Your objective → With nothing added and nothing dropped, write out all of the entries below.

[Colored object listings]
- - -

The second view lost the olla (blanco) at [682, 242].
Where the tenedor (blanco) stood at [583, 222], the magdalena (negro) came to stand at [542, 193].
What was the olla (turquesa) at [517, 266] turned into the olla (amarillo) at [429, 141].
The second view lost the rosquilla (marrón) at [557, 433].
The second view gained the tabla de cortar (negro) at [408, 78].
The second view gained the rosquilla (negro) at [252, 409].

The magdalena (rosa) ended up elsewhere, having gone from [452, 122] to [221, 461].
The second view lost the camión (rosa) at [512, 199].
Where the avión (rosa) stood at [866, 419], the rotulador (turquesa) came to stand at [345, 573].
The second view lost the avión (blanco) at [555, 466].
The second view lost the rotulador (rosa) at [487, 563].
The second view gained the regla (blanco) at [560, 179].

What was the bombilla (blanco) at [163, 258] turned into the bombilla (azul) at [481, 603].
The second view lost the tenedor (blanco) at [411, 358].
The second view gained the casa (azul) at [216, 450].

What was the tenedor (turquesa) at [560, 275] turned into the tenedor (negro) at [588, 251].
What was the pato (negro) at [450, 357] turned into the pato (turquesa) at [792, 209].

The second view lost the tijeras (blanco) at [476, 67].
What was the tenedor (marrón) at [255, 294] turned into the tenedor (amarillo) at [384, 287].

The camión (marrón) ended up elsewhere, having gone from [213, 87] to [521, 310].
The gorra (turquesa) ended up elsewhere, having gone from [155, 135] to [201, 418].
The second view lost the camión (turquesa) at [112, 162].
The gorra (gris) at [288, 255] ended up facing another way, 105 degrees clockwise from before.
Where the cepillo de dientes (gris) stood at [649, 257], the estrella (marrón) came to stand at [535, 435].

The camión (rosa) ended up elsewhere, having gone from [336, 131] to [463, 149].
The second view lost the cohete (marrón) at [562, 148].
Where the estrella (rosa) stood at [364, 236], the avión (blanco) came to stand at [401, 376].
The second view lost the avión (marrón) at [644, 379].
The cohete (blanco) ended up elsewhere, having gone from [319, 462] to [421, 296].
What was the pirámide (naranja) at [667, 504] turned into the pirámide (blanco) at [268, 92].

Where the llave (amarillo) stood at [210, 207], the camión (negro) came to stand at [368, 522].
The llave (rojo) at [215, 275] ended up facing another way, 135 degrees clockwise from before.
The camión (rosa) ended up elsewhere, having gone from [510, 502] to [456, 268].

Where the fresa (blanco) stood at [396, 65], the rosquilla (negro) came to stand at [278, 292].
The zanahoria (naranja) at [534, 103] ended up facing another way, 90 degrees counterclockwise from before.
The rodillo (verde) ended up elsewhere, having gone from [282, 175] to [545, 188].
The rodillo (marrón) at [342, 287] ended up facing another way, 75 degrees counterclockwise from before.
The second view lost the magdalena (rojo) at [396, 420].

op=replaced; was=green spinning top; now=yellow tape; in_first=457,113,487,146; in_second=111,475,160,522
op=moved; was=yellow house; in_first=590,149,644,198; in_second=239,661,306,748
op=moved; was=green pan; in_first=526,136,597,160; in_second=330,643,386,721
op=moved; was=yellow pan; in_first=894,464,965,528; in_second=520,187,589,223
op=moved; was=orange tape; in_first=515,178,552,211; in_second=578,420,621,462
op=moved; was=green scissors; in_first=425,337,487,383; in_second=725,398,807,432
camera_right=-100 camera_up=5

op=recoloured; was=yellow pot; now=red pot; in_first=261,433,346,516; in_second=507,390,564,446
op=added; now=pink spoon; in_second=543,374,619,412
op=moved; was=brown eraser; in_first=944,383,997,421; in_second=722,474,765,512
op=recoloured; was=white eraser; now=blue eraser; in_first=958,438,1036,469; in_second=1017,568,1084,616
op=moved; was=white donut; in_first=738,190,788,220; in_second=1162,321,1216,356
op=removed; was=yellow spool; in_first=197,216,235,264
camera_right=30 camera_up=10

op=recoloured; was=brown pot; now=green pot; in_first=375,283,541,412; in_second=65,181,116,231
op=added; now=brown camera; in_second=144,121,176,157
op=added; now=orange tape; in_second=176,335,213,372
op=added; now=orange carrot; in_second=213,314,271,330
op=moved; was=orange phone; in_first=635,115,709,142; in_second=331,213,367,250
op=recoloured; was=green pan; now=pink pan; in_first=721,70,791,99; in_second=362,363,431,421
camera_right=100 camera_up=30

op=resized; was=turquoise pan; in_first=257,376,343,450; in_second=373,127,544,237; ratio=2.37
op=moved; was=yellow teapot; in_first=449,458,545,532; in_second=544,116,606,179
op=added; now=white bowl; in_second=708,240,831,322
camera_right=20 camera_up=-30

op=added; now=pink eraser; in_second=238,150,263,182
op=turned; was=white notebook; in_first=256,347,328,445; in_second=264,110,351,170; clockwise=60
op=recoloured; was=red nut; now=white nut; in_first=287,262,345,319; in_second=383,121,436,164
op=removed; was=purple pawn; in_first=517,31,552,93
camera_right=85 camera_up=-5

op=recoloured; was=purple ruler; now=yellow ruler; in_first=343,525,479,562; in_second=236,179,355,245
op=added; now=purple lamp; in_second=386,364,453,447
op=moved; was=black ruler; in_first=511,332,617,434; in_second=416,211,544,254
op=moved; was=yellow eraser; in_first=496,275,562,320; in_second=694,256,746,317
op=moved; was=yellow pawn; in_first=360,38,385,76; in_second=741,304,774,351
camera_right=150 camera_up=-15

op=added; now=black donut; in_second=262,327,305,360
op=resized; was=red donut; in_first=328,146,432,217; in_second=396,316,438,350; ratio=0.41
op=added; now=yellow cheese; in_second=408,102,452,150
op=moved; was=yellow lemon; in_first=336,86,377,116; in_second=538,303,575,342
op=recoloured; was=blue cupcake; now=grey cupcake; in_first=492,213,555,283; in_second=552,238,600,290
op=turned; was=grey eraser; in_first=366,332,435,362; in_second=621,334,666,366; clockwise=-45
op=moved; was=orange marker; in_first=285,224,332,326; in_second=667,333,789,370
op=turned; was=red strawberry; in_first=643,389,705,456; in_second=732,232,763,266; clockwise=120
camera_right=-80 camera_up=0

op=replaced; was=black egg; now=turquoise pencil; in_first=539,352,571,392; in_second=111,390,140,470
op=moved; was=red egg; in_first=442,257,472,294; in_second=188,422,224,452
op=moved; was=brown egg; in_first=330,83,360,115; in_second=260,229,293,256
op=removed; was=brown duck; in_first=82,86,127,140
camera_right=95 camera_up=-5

- - -

Finished exercise →
The second view lost the olla (blanco) at [682, 242].
Where the tenedor (blanco) stood at [583, 222], the magdalena (negro) came to stand at [542, 193].
What was the olla (turquesa) at [517, 266] turned into the olla (amarillo) at [429, 141].
The second view lost the rosquilla (marrón) at [557, 433].
The second view gained the tabla de cortar (negro) at [408, 78].
The second view gained the rosquilla (negro) at [252, 409].

The magdalena (rosa) ended up elsewhere, having gone from [452, 122] to [221, 461].
The second view lost the camión (rosa) at [512, 199].
Where the avión (rosa) stood at [866, 419], the rotulador (turquesa) came to stand at [345, 573].
The second view lost the avión (blanco) at [555, 466].
The second view lost the rotulador (rosa) at [487, 563].
The second view gained the regla (blanco) at [560, 179].

What was the bombilla (blanco) at [163, 258] turned into the bombilla (azul) at [481, 603].
The second view lost the tenedor (blanco) at [411, 358].
The second view gained the casa (azul) at [216, 450].

What was the tenedor (turquesa) at [560, 275] turned into the tenedor (negro) at [588, 251].
What was the pato (negro) at [450, 357] turned into the pato (turquesa) at [792, 209].

The second view lost the tijeras (blanco) at [476, 67].
What was the tenedor (marrón) at [255, 294] turned into the tenedor (amarillo) at [384, 287].

The camión (marrón) ended up elsewhere, having gone from [213, 87] to [521, 310].
The gorra (turquesa) ended up elsewhere, having gone from [155, 135] to [201, 418].
The second view lost the camión (turquesa) at [112, 162].
The gorra (gris) at [288, 255] ended up facing another way, 105 degrees clockwise from before.
Where the cepillo de dientes (gris) stood at [649, 257], the estrella (marrón) came to stand at [535, 435].

The camión (rosa) ended up elsewhere, having gone from [336, 131] to [463, 149].
The second view lost the cohete (marrón) at [562, 148].
Where the estrella (rosa) stood at [364, 236], the avión (blanco) came to stand at [401, 376].
The second view lost the avión (marrón) at [644, 379].
The cohete (blanco) ended up elsewhere, having gone from [319, 462] to [421, 296].
What was the pirámide (naranja) at [667, 504] turned into the pirámide (blanco) at [268, 92].

Where the llave (amarillo) stood at [210, 207], the camión (negro) came to stand at [368, 522].
The llave (rojo) at [215, 275] ended up facing another way, 135 degrees clockwise from before.
The camión (rosa) ended up elsewhere, having gone from [510, 502] to [456, 268].

Where the fresa (blanco) stood at [396, 65], the rosquilla (negro) came to stand at [278, 292].
The zanahoria (naranja) at [534, 103] ended up facing another way, 90 degrees counterclockwise from before.
The rodillo (verde) ended up elsewhere, having gone from [282, 175] to [545, 188].
The rodillo (marrón) at [342, 287] ended up facing another way, 75 degrees counterclockwise from before.
The second view lost the magdalena (rojo) at [396, 420].

op=replaced; was=green spinning top; now=yellow tape; in_first=457,113,487,146; in_second=111,475,160,522
op=moved; was=yellow house; in_first=590,149,644,198; in_second=239,661,306,748
op=moved; was=green pan; in_first=526,136,597,160; in_second=330,643,386,721
op=moved; was=yellow pan; in_first=894,464,965,528; in_second=520,187,589,223
op=moved; was=orange tape; in_first=515,178,552,211; in_second=578,420,621,462
op=moved; was=green scissors; in_first=425,337,487,383; in_second=725,398,807,432
camera_right=-100 camera_up=5

op=recoloured; was=yellow pot; now=red pot; in_first=261,433,346,516; in_second=507,390,564,446
op=added; now=pink spoon; in_second=543,374,619,412
op=moved; was=brown eraser; in_first=944,383,997,421; in_second=722,474,765,512
op=recoloured; was=white eraser; now=blue eraser; in_first=958,438,1036,469; in_second=1017,568,1084,616
op=moved; was=white donut; in_first=738,190,788,220; in_second=1162,321,1216,356
op=removed; was=yellow spool; in_first=197,216,235,264
camera_right=30 camera_up=10

op=recoloured; was=brown pot; now=green pot; in_first=375,283,541,412; in_second=65,181,116,231
op=added; now=brown camera; in_second=144,121,176,157
op=added; now=orange tape; in_second=176,335,213,372
op=added; now=orange carrot; in_second=213,314,271,330
op=moved; was=orange phone; in_first=635,115,709,142; in_second=331,213,367,250
op=recoloured; was=green pan; now=pink pan; in_first=721,70,791,99; in_second=362,363,431,421
camera_right=100 camera_up=30

op=resized; was=turquoise pan; in_first=257,376,343,450; in_second=373,127,544,237; ratio=2.37
op=moved; was=yellow teapot; in_first=449,458,545,532; in_second=544,116,606,179
op=added; now=white bowl; in_second=708,240,831,322
camera_right=20 camera_up=-30

op=added; now=pink eraser; in_second=238,150,263,182
op=turned; was=white notebook; in_first=256,347,328,445; in_second=264,110,351,170; clockwise=60
op=recoloured; was=red nut; now=white nut; in_first=287,262,345,319; in_second=383,121,436,164
op=removed; was=purple pawn; in_first=517,31,552,93
camera_right=85 camera_up=-5

op=recoloured; was=purple ruler; now=yellow ruler; in_first=343,525,479,562; in_second=236,179,355,245
op=added; now=purple lamp; in_second=386,364,453,447
op=moved; was=black ruler; in_first=511,332,617,434; in_second=416,211,544,254
op=moved; was=yellow eraser; in_first=496,275,562,320; in_second=694,256,746,317
op=moved; was=yellow pawn; in_first=360,38,385,76; in_second=741,304,774,351
camera_right=150 camera_up=-15

op=added; now=black donut; in_second=262,327,305,360
op=resized; was=red donut; in_first=328,146,432,217; in_second=396,316,438,350; ratio=0.41
op=added; now=yellow cheese; in_second=408,102,452,150
op=moved; was=yellow lemon; in_first=336,86,377,116; in_second=538,303,575,342
op=recoloured; was=blue cupcake; now=grey cupcake; in_first=492,213,555,283; in_second=552,238,600,290
op=turned; was=grey eraser; in_first=366,332,435,362; in_second=621,334,666,366; clockwise=-45
op=moved; was=orange marker; in_first=285,224,332,326; in_second=667,333,789,370
op=turned; was=red strawberry; in_first=643,389,705,456; in_second=732,232,763,266; clockwise=120
camera_right=-80 camera_up=0

op=replaced; was=black egg; now=turquoise pencil; in_first=539,352,571,392; in_second=111,390,140,470
op=moved; was=red egg; in_first=442,257,472,294; in_second=188,422,224,452
op=moved; was=brown egg; in_first=330,83,360,115; in_second=260,229,293,256
op=removed; was=brown duck; in_first=82,86,127,140
camera_right=95 camera_up=-5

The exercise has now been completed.